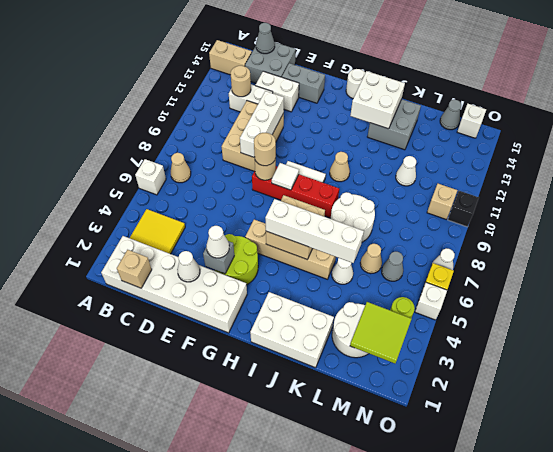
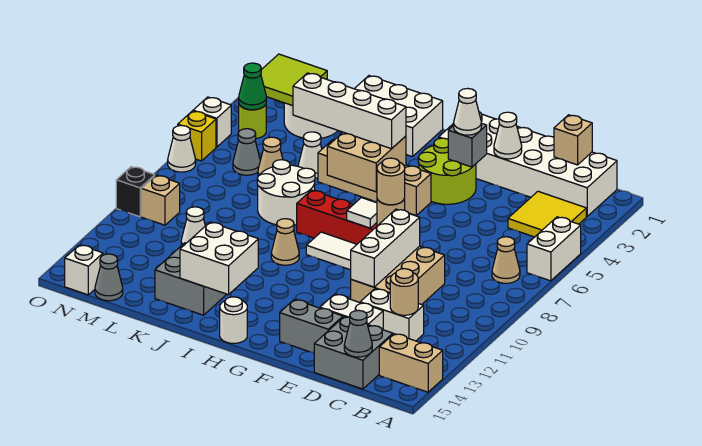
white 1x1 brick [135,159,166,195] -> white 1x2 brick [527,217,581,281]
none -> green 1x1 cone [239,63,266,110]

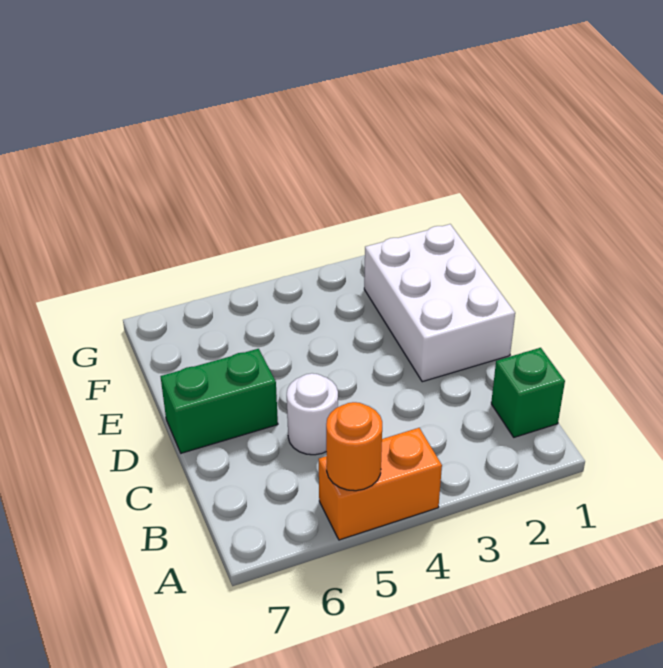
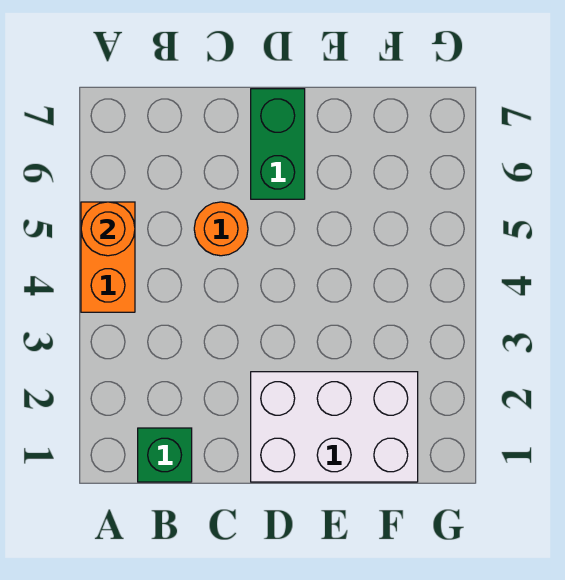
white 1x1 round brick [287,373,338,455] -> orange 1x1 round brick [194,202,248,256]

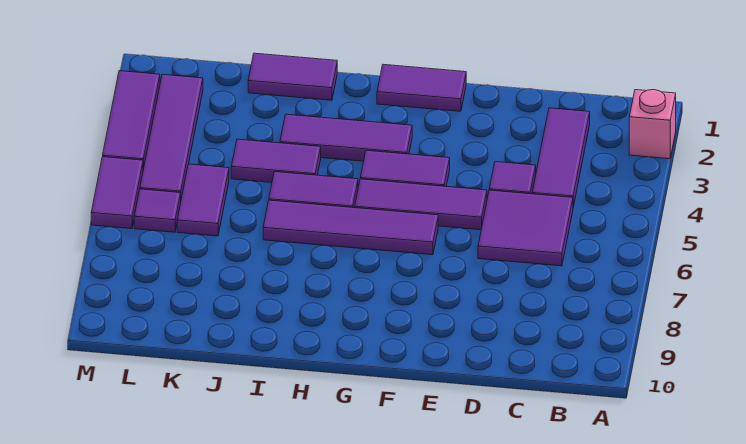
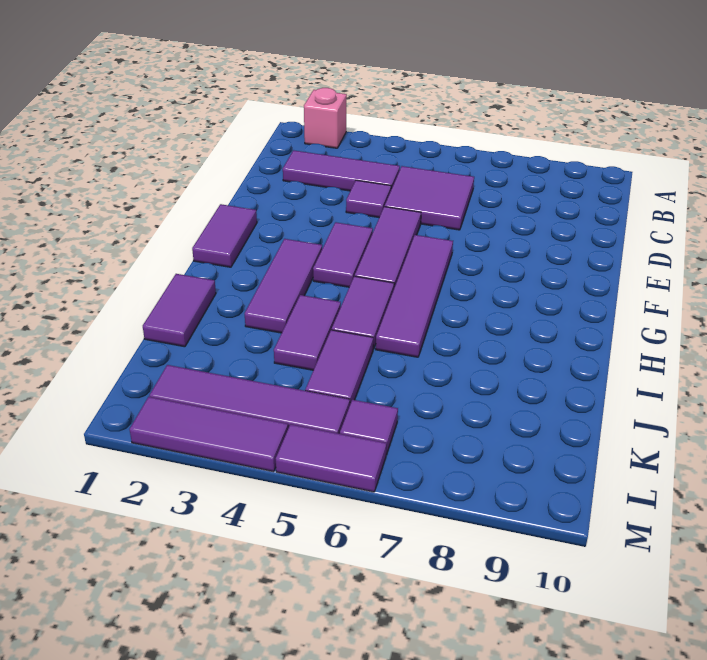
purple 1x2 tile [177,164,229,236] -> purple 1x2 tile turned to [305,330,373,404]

+--

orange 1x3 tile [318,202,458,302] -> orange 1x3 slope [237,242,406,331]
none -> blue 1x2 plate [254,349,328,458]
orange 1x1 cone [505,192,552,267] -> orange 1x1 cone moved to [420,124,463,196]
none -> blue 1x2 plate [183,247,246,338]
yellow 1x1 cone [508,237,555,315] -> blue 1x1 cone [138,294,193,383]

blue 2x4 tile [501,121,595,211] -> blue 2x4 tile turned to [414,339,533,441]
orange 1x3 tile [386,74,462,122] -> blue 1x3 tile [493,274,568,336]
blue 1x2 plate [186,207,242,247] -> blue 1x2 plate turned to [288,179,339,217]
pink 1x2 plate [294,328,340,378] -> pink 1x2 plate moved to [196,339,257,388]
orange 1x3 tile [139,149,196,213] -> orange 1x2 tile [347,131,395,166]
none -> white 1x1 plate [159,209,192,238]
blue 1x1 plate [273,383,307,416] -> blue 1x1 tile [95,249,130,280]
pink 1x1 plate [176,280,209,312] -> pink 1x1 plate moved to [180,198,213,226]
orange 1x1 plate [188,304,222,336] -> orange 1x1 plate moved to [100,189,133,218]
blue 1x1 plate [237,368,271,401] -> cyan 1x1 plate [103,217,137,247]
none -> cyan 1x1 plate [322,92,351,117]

+--

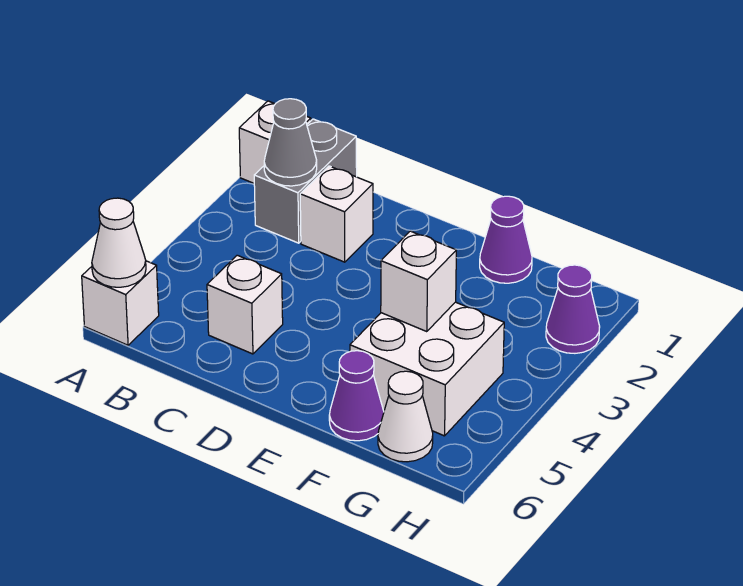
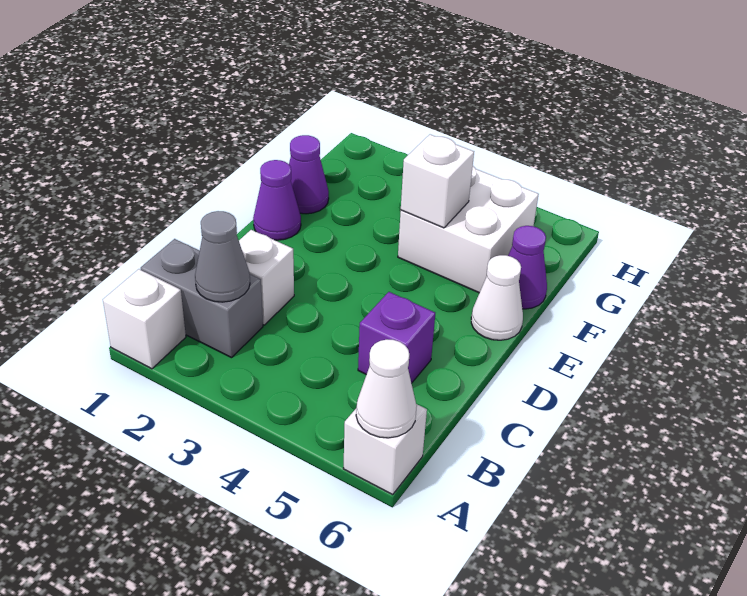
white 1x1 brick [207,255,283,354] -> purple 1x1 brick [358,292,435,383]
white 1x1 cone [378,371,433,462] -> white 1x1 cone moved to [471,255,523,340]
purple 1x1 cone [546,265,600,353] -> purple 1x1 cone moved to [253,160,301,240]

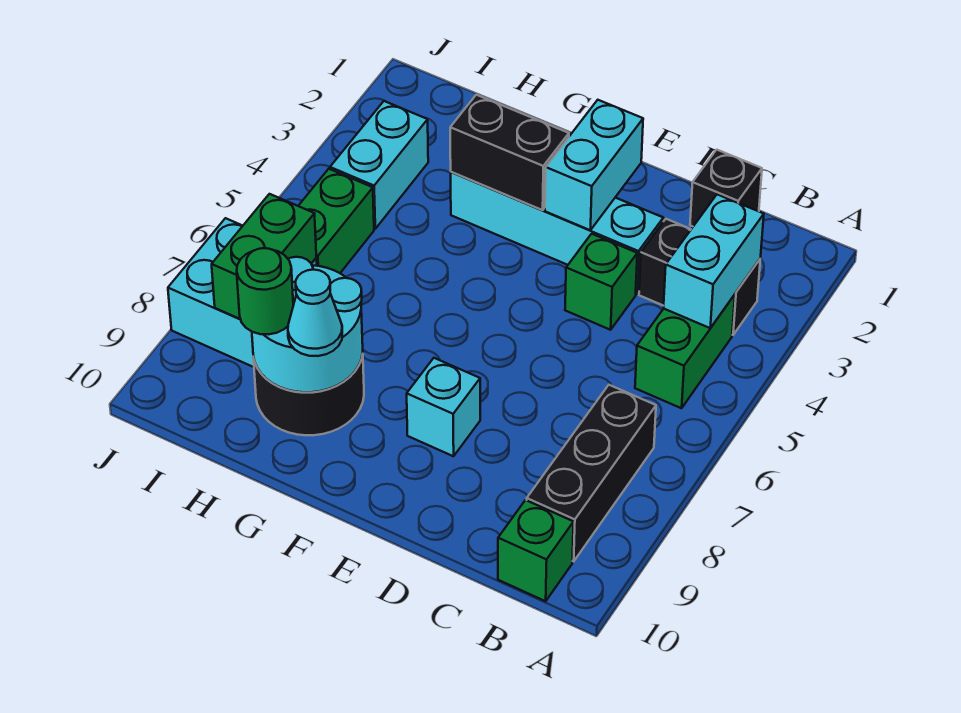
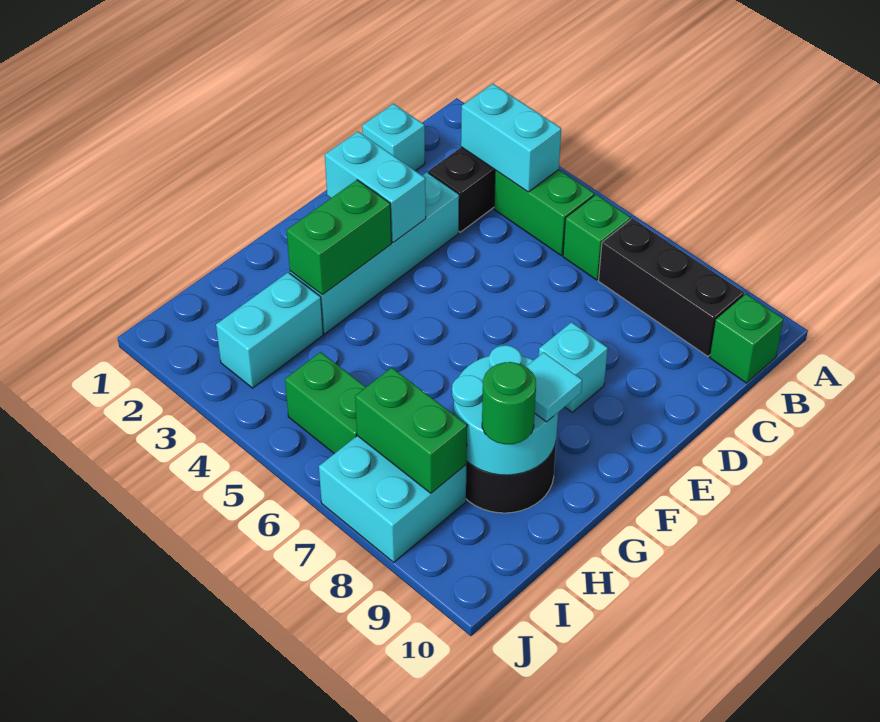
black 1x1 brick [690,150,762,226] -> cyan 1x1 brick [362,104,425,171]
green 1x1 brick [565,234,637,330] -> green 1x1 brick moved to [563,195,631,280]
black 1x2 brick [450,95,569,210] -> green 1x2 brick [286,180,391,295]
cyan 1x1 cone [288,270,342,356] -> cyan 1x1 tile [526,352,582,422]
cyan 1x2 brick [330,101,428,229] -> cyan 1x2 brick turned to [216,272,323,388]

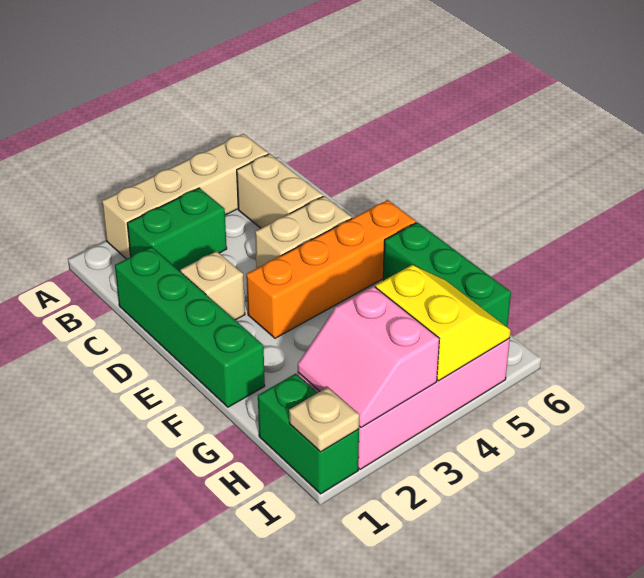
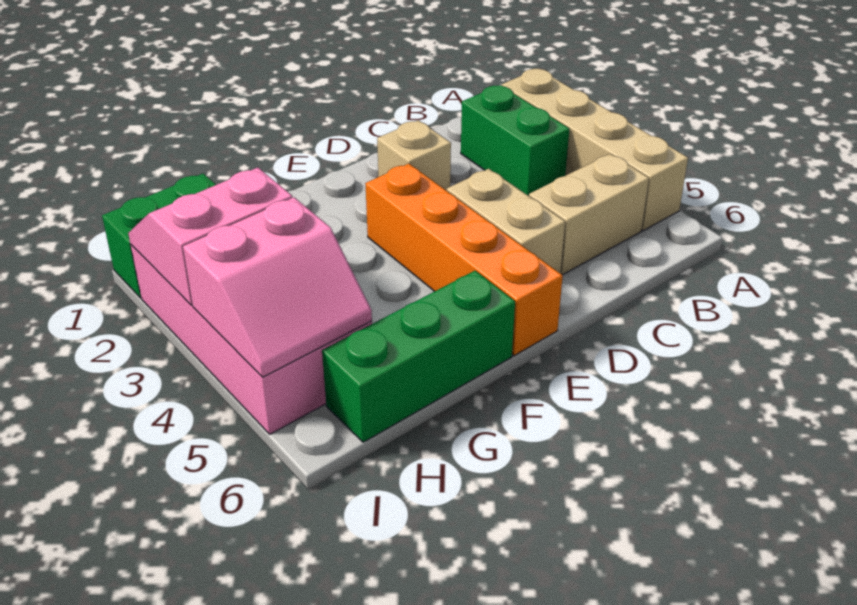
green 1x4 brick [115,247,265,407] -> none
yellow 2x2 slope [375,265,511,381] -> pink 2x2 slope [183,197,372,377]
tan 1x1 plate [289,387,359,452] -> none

+--

## Requirement
The answer is those lines of the material above that run from the one containing "white 1x1 brick [135,159,166,195]" up to and including the one containing "purple 1x2 tile [177,164,229,236]", restated exactly and without images.

## Solution for this exercise
white 1x1 brick [135,159,166,195] -> white 1x2 brick [527,217,581,281]
none -> green 1x1 cone [239,63,266,110]

white 1x1 round brick [287,373,338,455] -> orange 1x1 round brick [194,202,248,256]

purple 1x2 tile [177,164,229,236] -> purple 1x2 tile turned to [305,330,373,404]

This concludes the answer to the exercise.